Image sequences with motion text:
###

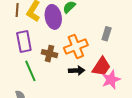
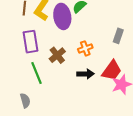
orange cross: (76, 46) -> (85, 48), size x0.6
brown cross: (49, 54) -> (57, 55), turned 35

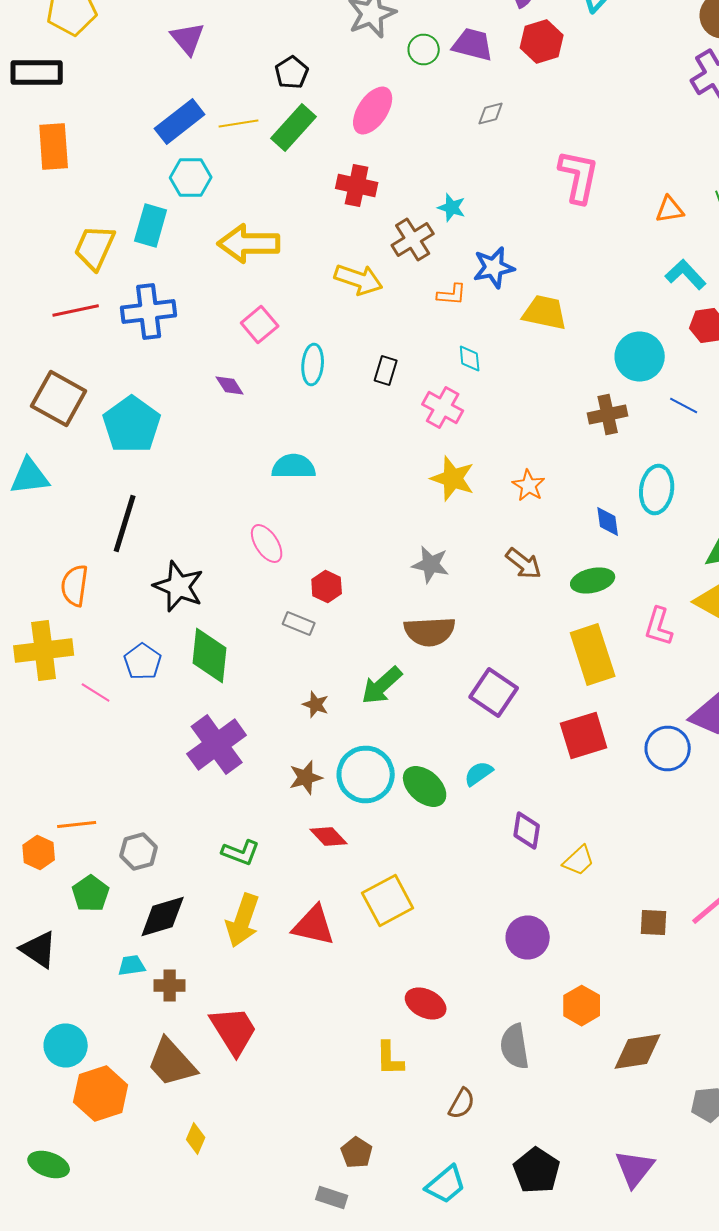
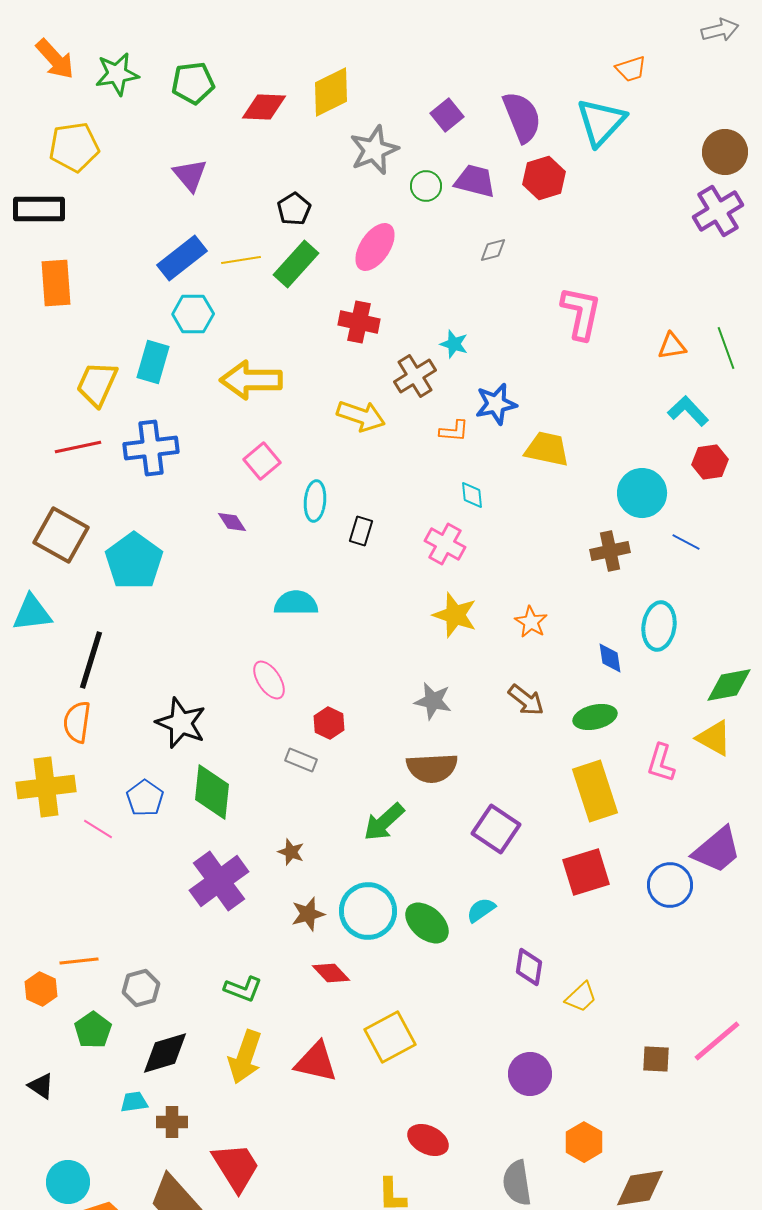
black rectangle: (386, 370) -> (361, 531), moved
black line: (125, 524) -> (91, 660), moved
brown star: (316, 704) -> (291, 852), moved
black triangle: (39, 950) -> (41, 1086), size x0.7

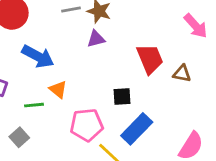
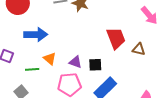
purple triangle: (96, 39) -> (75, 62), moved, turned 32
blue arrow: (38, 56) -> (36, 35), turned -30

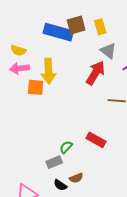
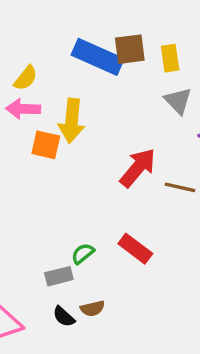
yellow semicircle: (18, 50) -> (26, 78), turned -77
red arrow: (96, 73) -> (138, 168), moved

###

**What is needed:** What number of lines in the data contain the word "black"? Give the number and nothing else.

**Result for this exercise:** 3